DATA EXTRACTS:
== == ==
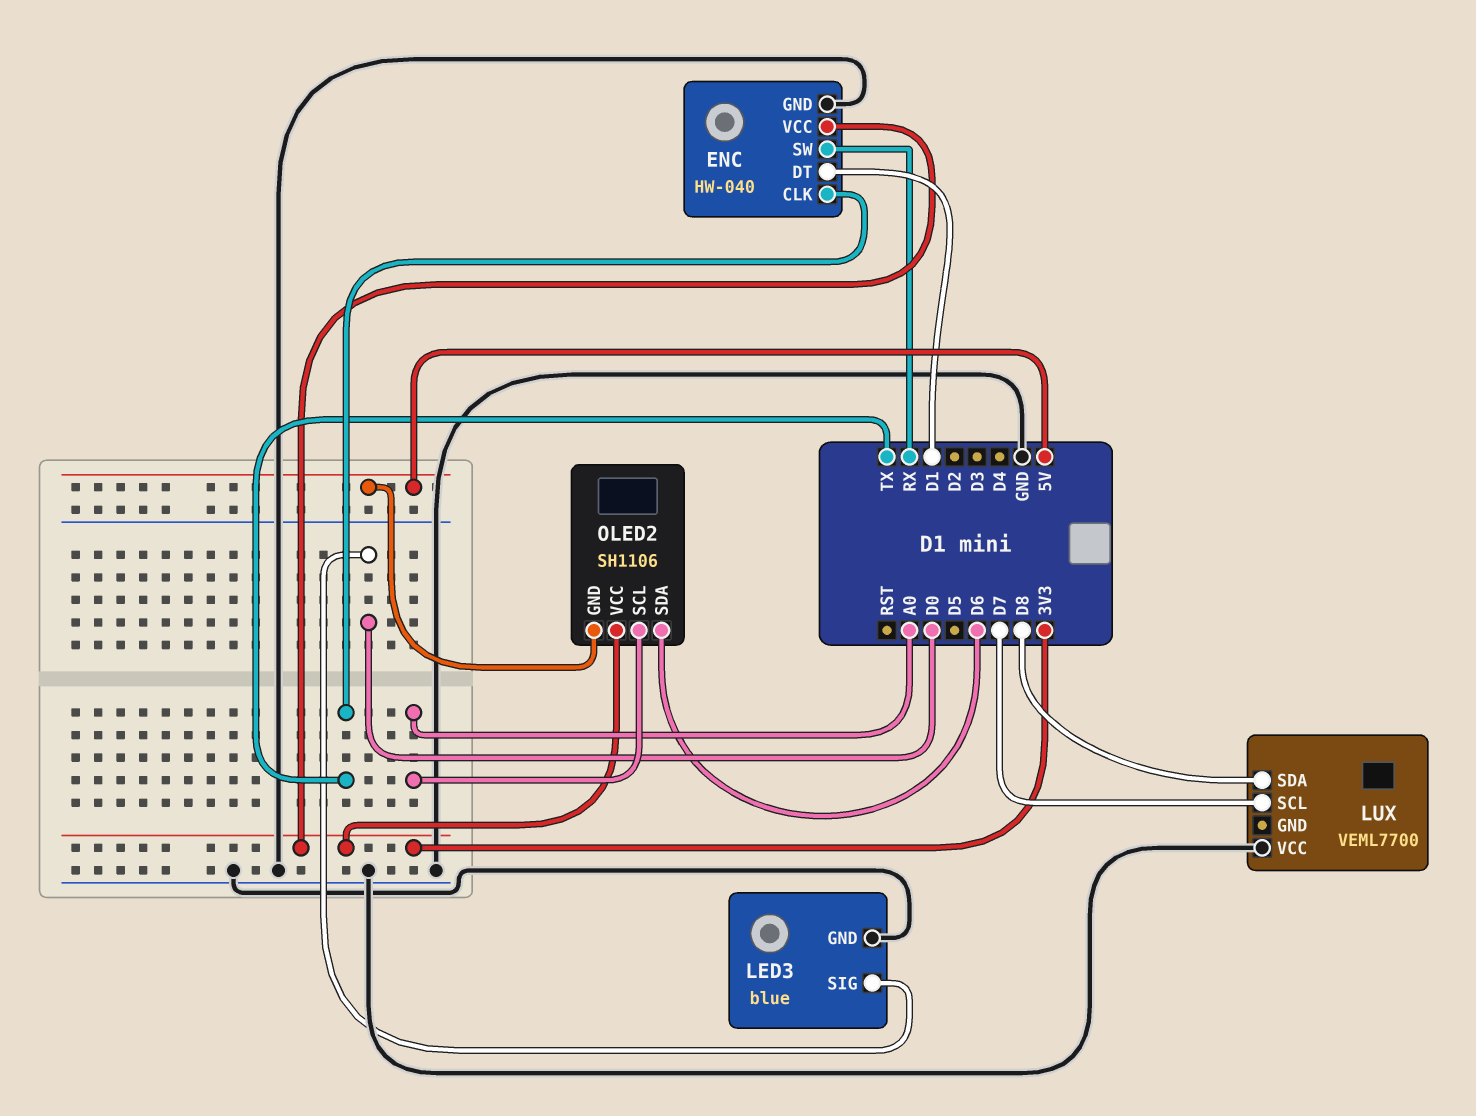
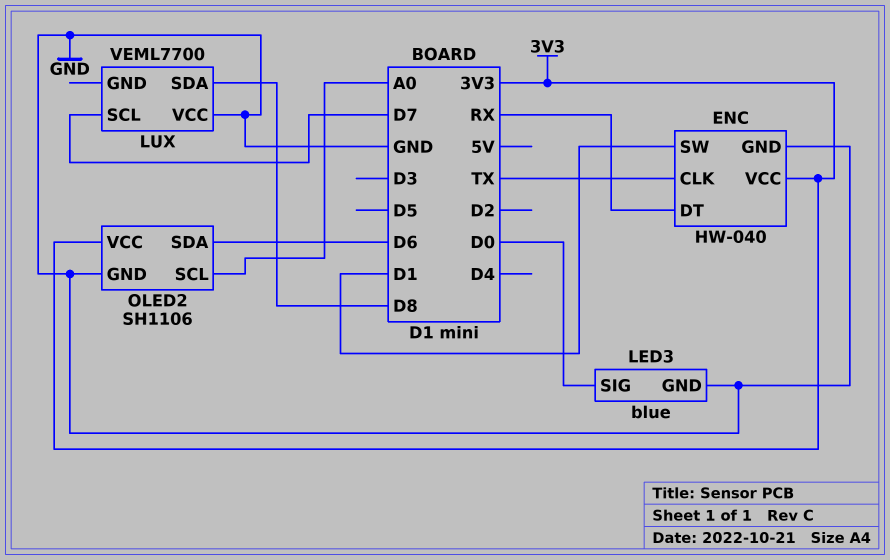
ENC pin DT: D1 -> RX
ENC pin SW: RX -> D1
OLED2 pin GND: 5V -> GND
== == ==
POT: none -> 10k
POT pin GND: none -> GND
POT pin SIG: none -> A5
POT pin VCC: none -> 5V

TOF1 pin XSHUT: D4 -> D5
== == ==
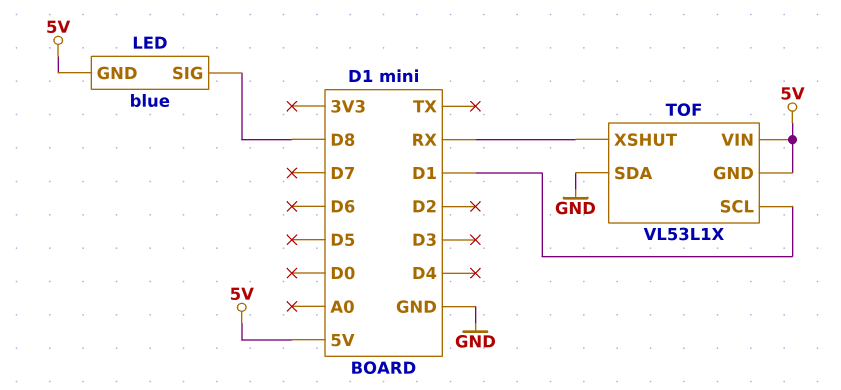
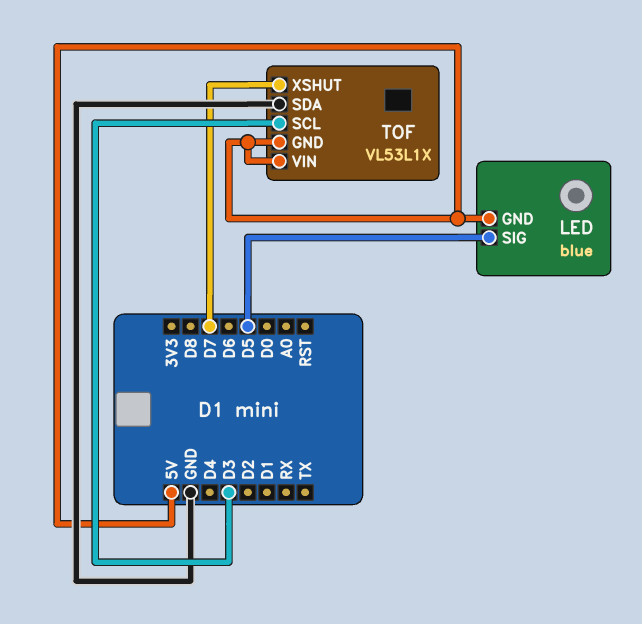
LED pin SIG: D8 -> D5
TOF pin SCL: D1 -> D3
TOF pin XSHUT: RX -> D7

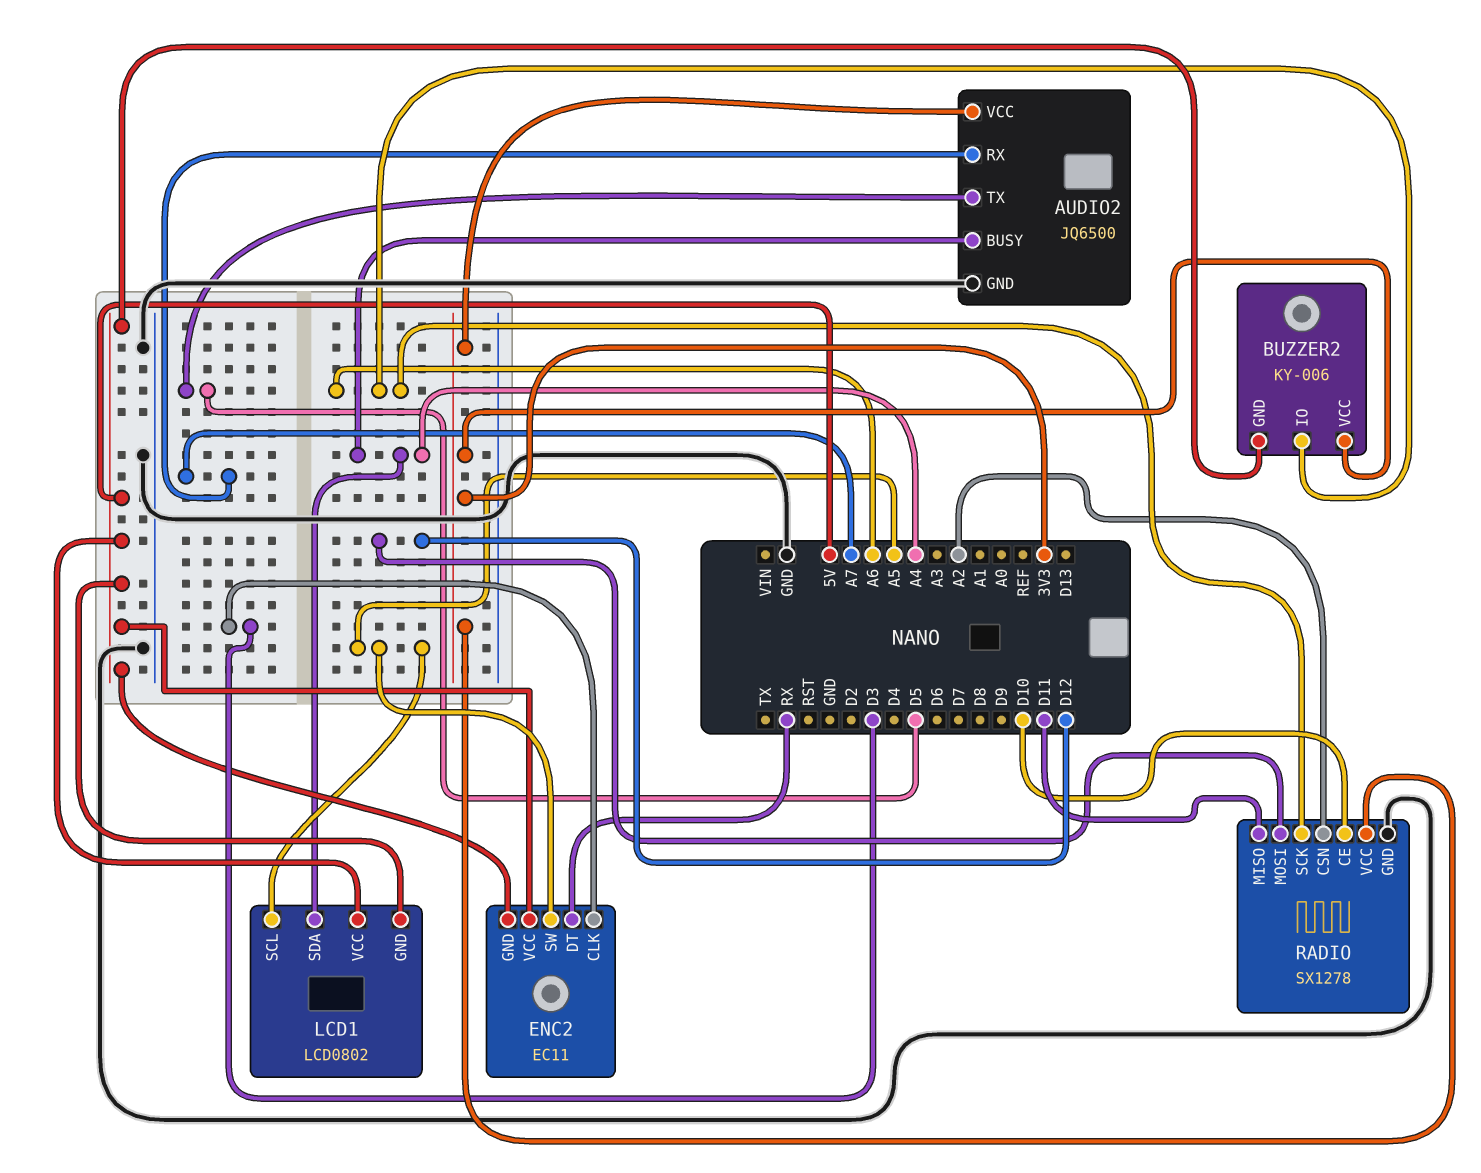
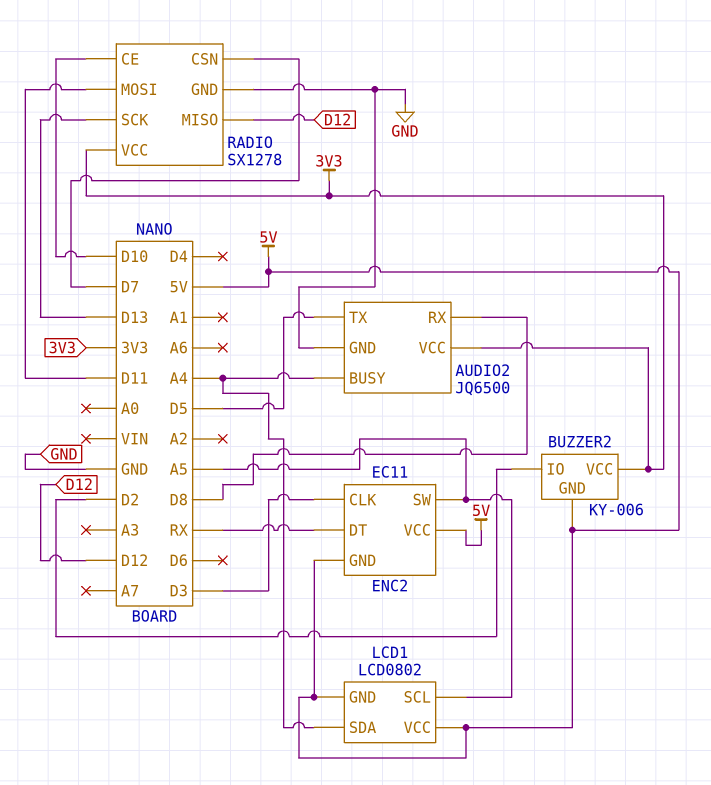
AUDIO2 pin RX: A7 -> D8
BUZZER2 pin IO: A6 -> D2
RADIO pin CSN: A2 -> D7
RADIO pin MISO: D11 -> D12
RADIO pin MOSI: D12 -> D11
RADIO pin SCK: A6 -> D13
== == ==
WHAT TO WORK ON: Find "ENC pin DT: D1 -> RX" in the entries above and copy that whole line exactly, then each line after it through the line that contains "OLED2 pin GND: 5V -> GND".

EXERCISE SOLUTION:
ENC pin DT: D1 -> RX
ENC pin SW: RX -> D1
OLED2 pin GND: 5V -> GND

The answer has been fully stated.